Please return the lines below verbatim, beginning at the one that has "(481, 172) = (548, 160): green" and stopping after the one that has "(701, 351) = (525, 343): white", and add no other lines.
═════ Extracted entries ═════
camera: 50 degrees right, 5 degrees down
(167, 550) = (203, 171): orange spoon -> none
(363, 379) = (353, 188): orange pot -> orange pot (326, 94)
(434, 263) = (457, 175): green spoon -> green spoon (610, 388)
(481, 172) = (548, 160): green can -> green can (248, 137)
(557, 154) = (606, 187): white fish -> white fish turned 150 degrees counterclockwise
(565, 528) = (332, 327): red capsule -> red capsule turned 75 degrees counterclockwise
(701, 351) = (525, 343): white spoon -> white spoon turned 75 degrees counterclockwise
═════
═════ Extracted entries ═════
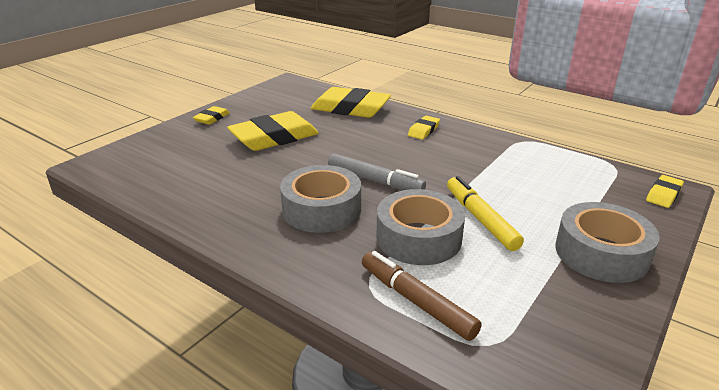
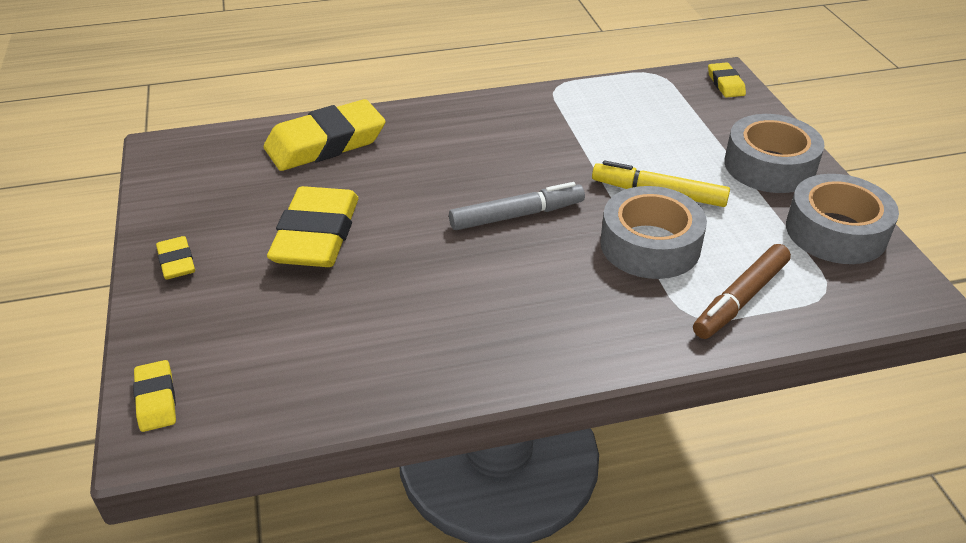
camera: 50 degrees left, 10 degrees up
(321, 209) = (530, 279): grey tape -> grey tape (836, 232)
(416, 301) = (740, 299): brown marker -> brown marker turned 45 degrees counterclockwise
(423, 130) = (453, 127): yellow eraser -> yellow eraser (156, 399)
═════
* [The completed task]:
(481, 172) = (548, 160): green can -> green can (248, 137)
(557, 154) = (606, 187): white fish -> white fish turned 150 degrees counterclockwise
(565, 528) = (332, 327): red capsule -> red capsule turned 75 degrees counterclockwise
(701, 351) = (525, 343): white spoon -> white spoon turned 75 degrees counterclockwise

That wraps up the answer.